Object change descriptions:
☆ ☆ ☆ ☆

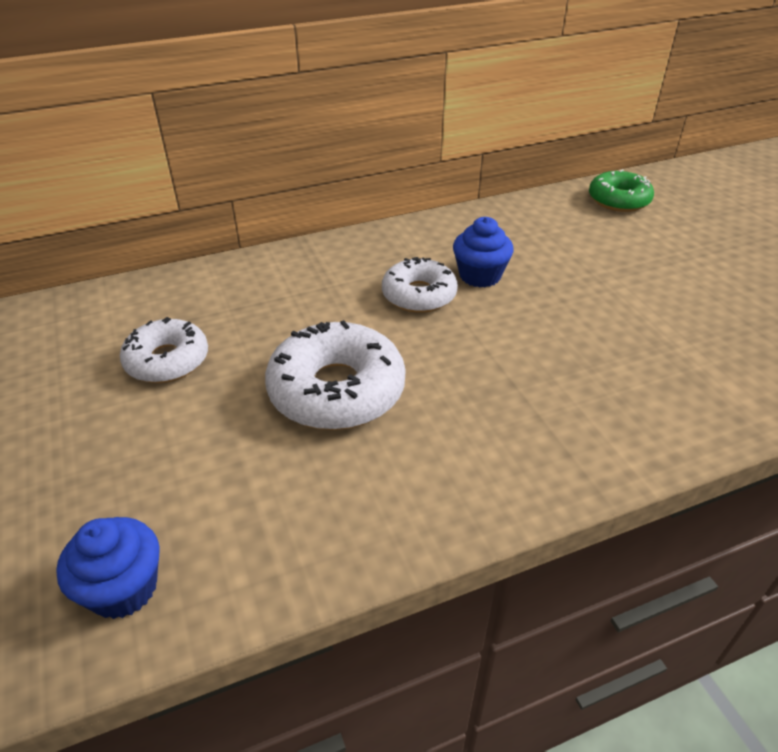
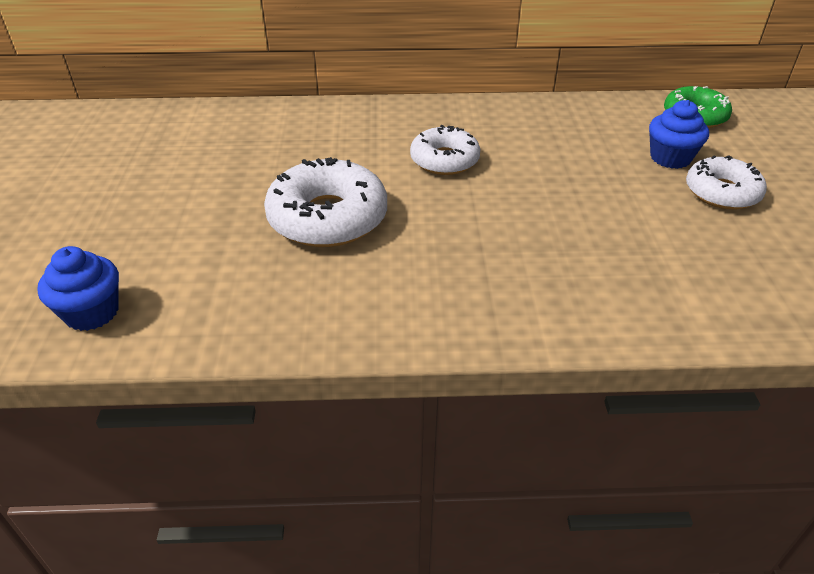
camera: 20 degrees right, 0 degrees up
white donut [120,317,208,383] -> white donut moved to [686,155,767,210]
blue cupcake [453,217,514,288] -> blue cupcake moved to [649,100,709,169]

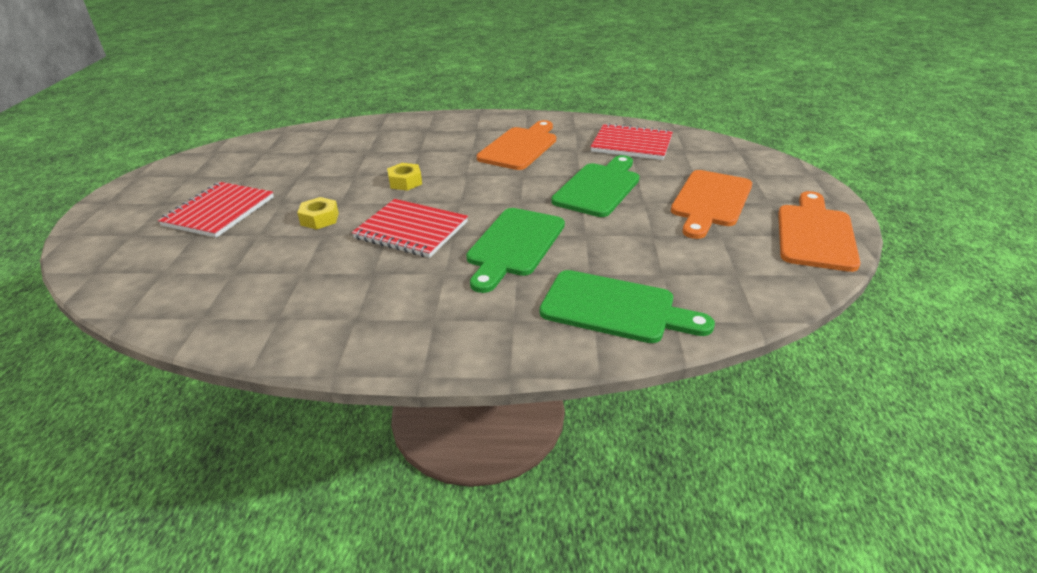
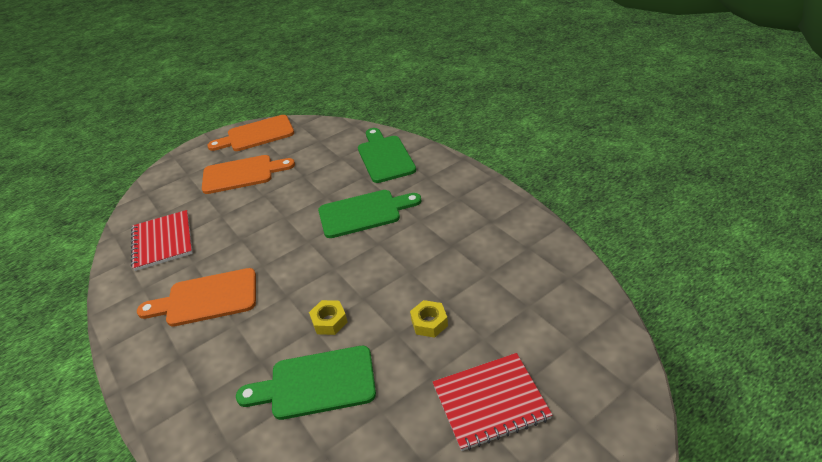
camera: 125 degrees left, 5 degrees up
red notebook [352,199,468,258] -> none
green cutting board [551,155,640,217] -> green cutting board moved to [236,346,376,420]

☆ ☆ ☆ ☆

* Activity
An exact repetition of all the records above is required, excluding the pictures.

* Finished exercise
camera: 20 degrees right, 0 degrees up
white donut [120,317,208,383] -> white donut moved to [686,155,767,210]
blue cupcake [453,217,514,288] -> blue cupcake moved to [649,100,709,169]

camera: 125 degrees left, 5 degrees up
red notebook [352,199,468,258] -> none
green cutting board [551,155,640,217] -> green cutting board moved to [236,346,376,420]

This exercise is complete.